■ Exercise directions: Where does the string "VBAT" occur in the records below? Copy every line that holds it.

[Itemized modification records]
--------------------
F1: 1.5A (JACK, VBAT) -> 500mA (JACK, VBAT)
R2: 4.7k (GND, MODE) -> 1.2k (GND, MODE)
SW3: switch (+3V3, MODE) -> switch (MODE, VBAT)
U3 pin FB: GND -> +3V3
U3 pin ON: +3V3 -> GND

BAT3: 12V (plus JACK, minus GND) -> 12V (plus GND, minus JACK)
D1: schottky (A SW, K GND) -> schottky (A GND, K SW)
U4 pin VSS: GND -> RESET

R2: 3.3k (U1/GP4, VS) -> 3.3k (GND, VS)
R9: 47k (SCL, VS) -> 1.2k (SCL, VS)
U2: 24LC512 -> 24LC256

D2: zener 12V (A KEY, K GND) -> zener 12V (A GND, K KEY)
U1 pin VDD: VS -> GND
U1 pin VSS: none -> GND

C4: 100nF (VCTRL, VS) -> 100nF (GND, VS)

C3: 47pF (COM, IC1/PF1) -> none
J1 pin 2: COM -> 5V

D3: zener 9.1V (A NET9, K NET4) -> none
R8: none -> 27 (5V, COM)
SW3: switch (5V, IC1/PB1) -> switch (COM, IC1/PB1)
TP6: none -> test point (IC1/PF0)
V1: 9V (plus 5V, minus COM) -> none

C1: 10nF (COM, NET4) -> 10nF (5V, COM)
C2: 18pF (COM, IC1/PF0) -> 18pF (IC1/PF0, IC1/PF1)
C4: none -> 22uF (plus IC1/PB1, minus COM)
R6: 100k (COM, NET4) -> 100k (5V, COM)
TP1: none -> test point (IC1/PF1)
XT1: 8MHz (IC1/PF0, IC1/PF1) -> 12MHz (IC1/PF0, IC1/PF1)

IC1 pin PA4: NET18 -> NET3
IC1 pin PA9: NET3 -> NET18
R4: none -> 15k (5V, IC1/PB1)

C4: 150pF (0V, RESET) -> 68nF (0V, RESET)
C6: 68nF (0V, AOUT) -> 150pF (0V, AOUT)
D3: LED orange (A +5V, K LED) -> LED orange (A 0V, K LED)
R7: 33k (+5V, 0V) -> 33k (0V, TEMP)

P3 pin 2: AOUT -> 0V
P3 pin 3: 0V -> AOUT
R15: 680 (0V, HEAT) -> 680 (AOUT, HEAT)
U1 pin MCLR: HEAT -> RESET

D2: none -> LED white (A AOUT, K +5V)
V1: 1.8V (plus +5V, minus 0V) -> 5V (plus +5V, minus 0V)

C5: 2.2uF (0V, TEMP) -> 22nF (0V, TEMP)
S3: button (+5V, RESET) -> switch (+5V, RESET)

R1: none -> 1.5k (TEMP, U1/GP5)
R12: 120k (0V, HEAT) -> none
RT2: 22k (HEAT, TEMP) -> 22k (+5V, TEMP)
--------------------
■ Task result:
F1: 1.5A (JACK, VBAT) -> 500mA (JACK, VBAT)
SW3: switch (+3V3, MODE) -> switch (MODE, VBAT)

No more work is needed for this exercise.